PROBLEM REQUIREMENTS: Each record should be given again exactly, and any picture in it left out.

DATA SECTION:
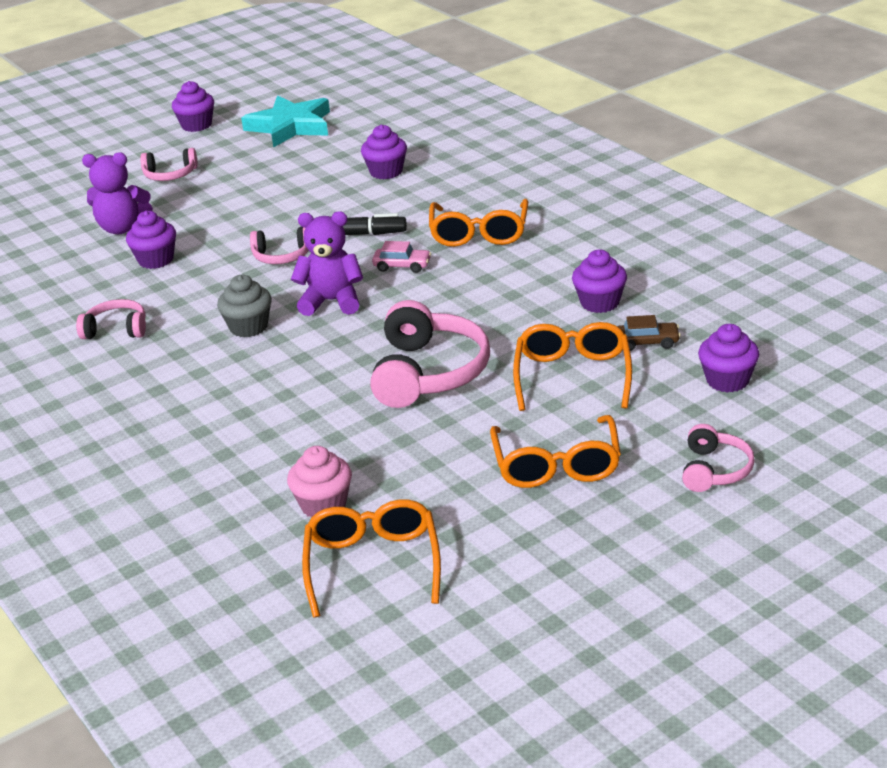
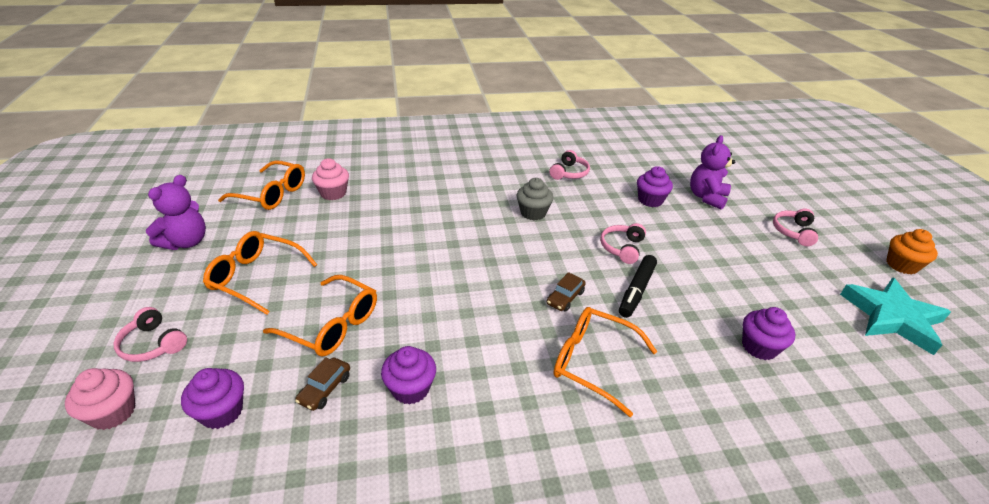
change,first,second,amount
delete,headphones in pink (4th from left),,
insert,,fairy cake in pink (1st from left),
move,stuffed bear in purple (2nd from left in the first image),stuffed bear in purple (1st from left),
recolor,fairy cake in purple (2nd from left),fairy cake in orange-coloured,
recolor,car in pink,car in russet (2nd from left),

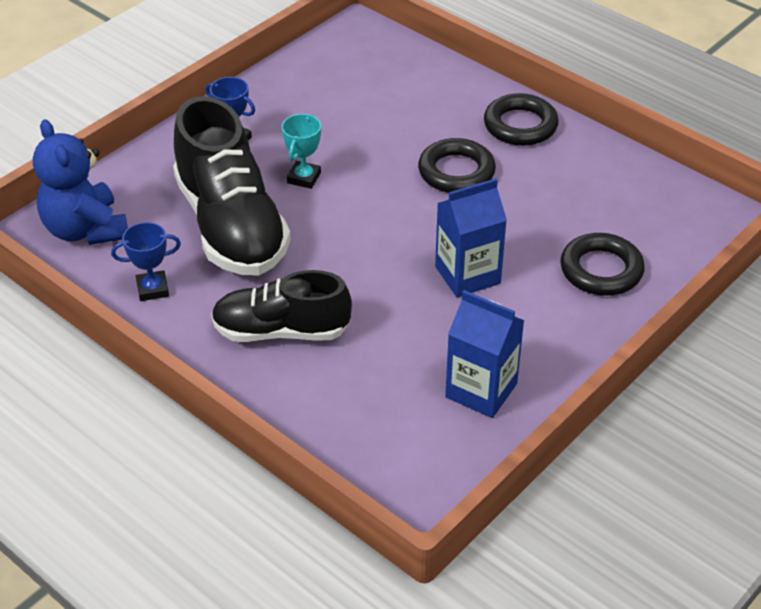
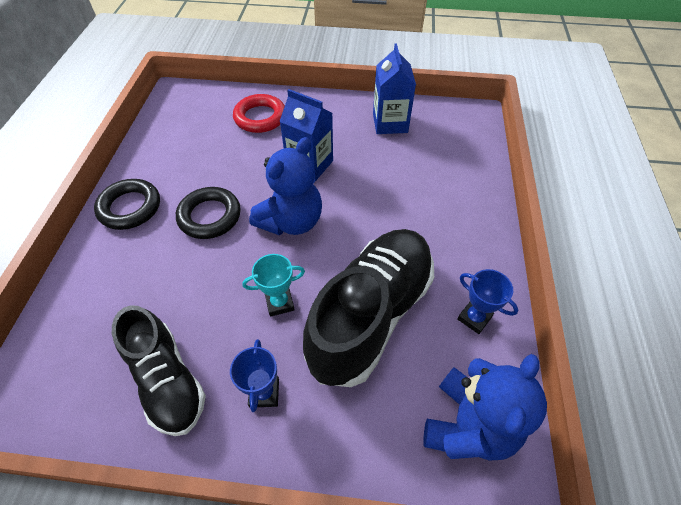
change,first,second,amount
insert,,stuffed bear in cobalt (1st from left),
move,shoe in ebony (2nd from left in the first image),shoe in ebony (1st from left),
recolor,torus in ebony (3rd from left),torus in crimson,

RESULT:
change,first,second,amount
delete,headphones in pink (4th from left),,
insert,,fairy cake in pink (1st from left),
move,stuffed bear in purple (2nd from left in the first image),stuffed bear in purple (1st from left),
recolor,fairy cake in purple (2nd from left),fairy cake in orange-coloured,
recolor,car in pink,car in russet (2nd from left),

change,first,second,amount
insert,,stuffed bear in cobalt (1st from left),
move,shoe in ebony (2nd from left in the first image),shoe in ebony (1st from left),
recolor,torus in ebony (3rd from left),torus in crimson,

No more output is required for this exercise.